Your answer is the lines from the one that has "SERVO pin PWM: D3 -> A0" through the last line of the records below, retyped exactly and alone.

··· THE DATA

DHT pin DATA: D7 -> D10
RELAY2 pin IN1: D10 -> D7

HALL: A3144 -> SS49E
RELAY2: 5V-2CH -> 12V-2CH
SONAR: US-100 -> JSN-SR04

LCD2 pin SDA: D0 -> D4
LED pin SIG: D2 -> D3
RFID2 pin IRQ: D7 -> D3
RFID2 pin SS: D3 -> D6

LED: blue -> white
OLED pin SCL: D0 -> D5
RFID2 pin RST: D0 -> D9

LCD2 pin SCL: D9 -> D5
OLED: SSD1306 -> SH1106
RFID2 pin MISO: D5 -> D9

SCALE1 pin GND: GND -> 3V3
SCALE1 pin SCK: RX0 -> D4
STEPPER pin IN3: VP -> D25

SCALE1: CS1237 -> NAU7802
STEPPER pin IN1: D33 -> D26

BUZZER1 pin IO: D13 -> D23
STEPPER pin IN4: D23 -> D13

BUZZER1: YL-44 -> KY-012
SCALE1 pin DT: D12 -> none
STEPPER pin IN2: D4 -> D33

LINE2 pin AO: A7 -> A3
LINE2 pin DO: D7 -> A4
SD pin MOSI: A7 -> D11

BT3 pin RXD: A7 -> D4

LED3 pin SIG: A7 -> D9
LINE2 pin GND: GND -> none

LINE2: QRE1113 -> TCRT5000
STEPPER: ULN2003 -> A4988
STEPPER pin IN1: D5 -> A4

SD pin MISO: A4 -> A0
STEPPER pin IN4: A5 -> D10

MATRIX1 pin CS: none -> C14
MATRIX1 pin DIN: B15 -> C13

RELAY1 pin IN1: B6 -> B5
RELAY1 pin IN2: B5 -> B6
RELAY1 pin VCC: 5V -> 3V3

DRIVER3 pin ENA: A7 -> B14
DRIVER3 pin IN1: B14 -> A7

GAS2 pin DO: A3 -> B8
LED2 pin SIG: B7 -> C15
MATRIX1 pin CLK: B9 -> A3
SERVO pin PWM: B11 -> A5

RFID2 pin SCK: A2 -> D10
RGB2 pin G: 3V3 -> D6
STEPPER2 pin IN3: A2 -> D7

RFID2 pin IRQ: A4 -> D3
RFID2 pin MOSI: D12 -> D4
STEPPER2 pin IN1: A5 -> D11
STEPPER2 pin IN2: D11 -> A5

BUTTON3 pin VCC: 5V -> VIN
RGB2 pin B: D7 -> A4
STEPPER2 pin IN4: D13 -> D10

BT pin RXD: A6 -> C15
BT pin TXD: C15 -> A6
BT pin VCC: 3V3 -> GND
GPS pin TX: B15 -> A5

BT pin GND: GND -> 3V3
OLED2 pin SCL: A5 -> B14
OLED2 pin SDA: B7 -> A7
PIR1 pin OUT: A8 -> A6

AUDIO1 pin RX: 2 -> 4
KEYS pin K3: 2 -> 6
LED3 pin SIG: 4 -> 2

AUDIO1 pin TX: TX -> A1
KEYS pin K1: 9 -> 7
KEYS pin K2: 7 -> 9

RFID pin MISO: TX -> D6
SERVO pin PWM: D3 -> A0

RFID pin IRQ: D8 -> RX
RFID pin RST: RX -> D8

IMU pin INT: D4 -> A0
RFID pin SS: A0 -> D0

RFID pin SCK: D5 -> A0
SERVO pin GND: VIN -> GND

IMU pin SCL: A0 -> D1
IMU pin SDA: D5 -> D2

······

YOUR RESPONSE —
SERVO pin PWM: D3 -> A0

RFID pin IRQ: D8 -> RX
RFID pin RST: RX -> D8

IMU pin INT: D4 -> A0
RFID pin SS: A0 -> D0

RFID pin SCK: D5 -> A0
SERVO pin GND: VIN -> GND

IMU pin SCL: A0 -> D1
IMU pin SDA: D5 -> D2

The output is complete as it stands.